DATA PROVIDED START

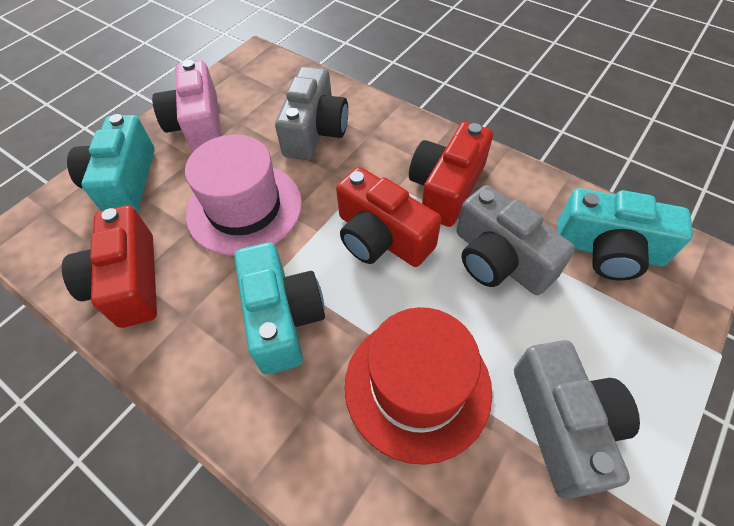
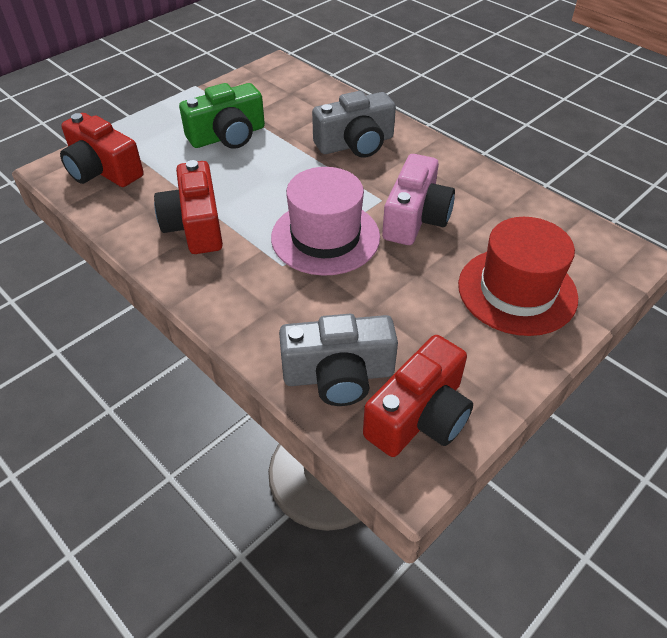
green camera: 0 -> 1
grey camera: 3 -> 2
turquoise camera: 3 -> 0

DATA PROVIDED END

[TASK BRIEF]: Give back the material word for word and drop the pictures it holds.

[TASK OUTPUT]:
green camera: 0 -> 1
grey camera: 3 -> 2
turquoise camera: 3 -> 0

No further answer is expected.